The input Start Marker

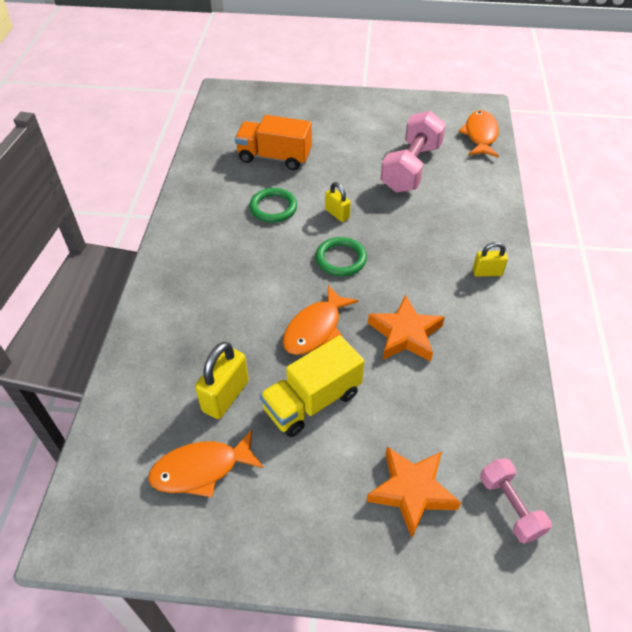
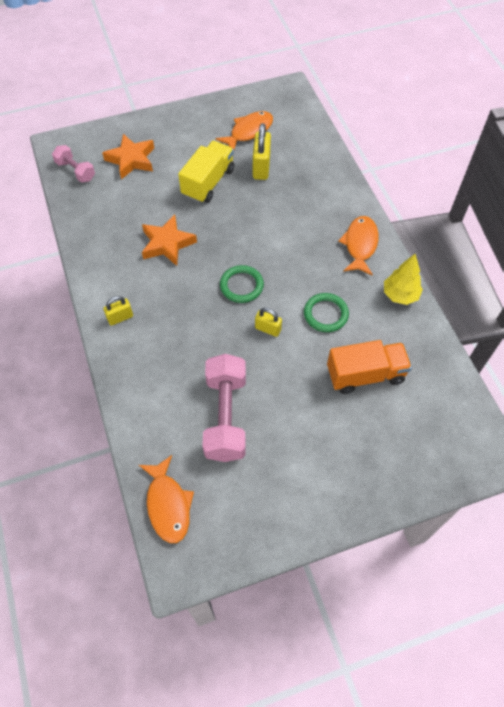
camera: 155 degrees right, 10 degrees up
(191, 199) = (400, 295): none -> yellow tree
(315, 328) = (230, 225): orange fish -> orange fish (360, 245)

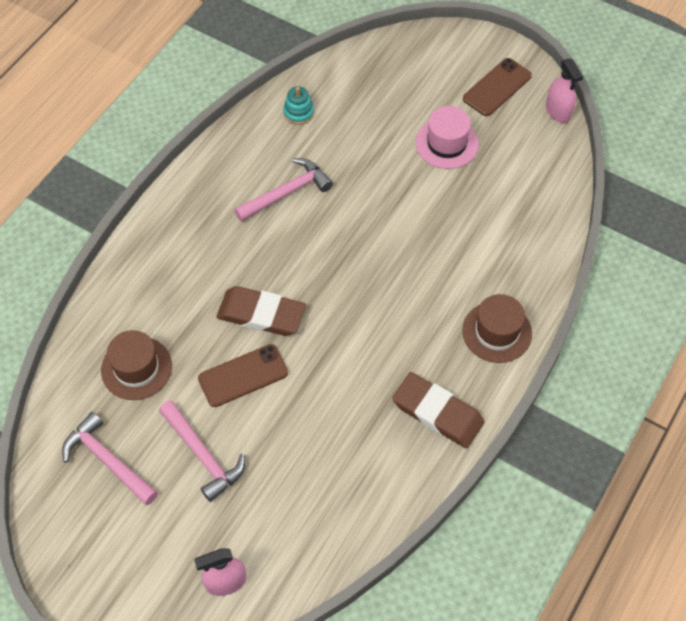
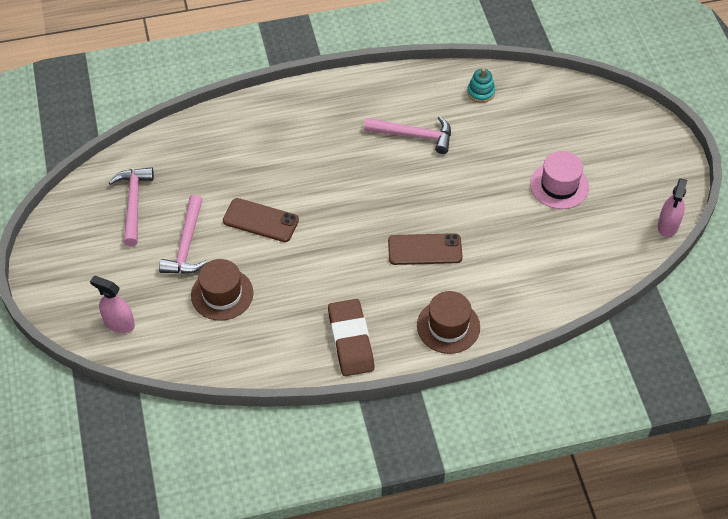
camera: 45 degrees right, 5 degrees down
(136, 368) = (206, 166): brown hat -> brown hat (222, 294)
(261, 314) = (312, 194): brown eraser -> none
(497, 87) = (641, 177): brown phone -> brown phone (425, 250)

The input End Marker

What you will do
Would you filter the records and copy out each line containing "none"?

Completed task
(191, 199) = (400, 295): none -> yellow tree
(261, 314) = (312, 194): brown eraser -> none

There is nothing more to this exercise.